Return only that part of the material below which starts with the line containing "orange lamp: 5 -> 8" and goes on through the line containing "purple toothbrush: 5 -> 7", restated exactly.

EXERCISE MATERIAL section start

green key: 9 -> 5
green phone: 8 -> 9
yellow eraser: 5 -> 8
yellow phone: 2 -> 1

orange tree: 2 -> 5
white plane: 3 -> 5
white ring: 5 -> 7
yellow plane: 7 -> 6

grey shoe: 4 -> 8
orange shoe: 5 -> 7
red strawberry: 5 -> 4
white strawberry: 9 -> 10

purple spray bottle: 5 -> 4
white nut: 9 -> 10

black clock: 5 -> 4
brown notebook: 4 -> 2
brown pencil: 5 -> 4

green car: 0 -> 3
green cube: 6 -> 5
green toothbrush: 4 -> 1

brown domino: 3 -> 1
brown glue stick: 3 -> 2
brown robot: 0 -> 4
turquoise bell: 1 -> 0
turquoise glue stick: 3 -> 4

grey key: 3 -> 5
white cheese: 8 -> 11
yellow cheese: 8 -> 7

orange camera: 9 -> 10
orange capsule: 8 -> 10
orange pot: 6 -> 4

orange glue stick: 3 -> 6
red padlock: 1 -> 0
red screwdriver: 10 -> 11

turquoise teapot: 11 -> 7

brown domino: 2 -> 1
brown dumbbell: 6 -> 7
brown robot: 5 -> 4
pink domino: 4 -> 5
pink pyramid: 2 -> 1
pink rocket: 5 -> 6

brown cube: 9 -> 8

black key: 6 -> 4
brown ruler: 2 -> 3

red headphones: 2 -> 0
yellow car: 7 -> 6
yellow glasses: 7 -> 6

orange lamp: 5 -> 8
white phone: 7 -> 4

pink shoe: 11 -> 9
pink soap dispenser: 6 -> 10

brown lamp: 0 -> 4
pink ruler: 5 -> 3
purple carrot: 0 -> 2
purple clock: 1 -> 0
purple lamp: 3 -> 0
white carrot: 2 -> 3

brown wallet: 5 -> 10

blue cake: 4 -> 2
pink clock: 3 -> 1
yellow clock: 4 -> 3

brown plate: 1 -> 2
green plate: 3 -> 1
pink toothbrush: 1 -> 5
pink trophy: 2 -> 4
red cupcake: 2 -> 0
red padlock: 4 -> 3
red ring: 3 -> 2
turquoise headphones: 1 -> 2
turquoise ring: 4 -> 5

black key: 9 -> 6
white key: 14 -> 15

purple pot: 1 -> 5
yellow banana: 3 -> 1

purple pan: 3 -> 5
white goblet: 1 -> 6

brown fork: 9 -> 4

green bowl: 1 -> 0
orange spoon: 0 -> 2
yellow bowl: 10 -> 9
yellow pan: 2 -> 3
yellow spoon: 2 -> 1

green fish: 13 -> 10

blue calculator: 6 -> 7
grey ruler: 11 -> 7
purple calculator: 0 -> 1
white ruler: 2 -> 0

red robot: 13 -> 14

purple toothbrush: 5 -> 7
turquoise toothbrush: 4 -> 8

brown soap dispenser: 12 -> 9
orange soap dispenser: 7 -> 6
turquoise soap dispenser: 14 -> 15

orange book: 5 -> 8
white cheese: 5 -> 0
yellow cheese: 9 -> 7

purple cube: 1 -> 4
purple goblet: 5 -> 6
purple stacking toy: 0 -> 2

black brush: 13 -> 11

EXERCISE MATERIAL section end

» **REPLY TO THE EXERCISE**
orange lamp: 5 -> 8
white phone: 7 -> 4

pink shoe: 11 -> 9
pink soap dispenser: 6 -> 10

brown lamp: 0 -> 4
pink ruler: 5 -> 3
purple carrot: 0 -> 2
purple clock: 1 -> 0
purple lamp: 3 -> 0
white carrot: 2 -> 3

brown wallet: 5 -> 10

blue cake: 4 -> 2
pink clock: 3 -> 1
yellow clock: 4 -> 3

brown plate: 1 -> 2
green plate: 3 -> 1
pink toothbrush: 1 -> 5
pink trophy: 2 -> 4
red cupcake: 2 -> 0
red padlock: 4 -> 3
red ring: 3 -> 2
turquoise headphones: 1 -> 2
turquoise ring: 4 -> 5

black key: 9 -> 6
white key: 14 -> 15

purple pot: 1 -> 5
yellow banana: 3 -> 1

purple pan: 3 -> 5
white goblet: 1 -> 6

brown fork: 9 -> 4

green bowl: 1 -> 0
orange spoon: 0 -> 2
yellow bowl: 10 -> 9
yellow pan: 2 -> 3
yellow spoon: 2 -> 1

green fish: 13 -> 10

blue calculator: 6 -> 7
grey ruler: 11 -> 7
purple calculator: 0 -> 1
white ruler: 2 -> 0

red robot: 13 -> 14

purple toothbrush: 5 -> 7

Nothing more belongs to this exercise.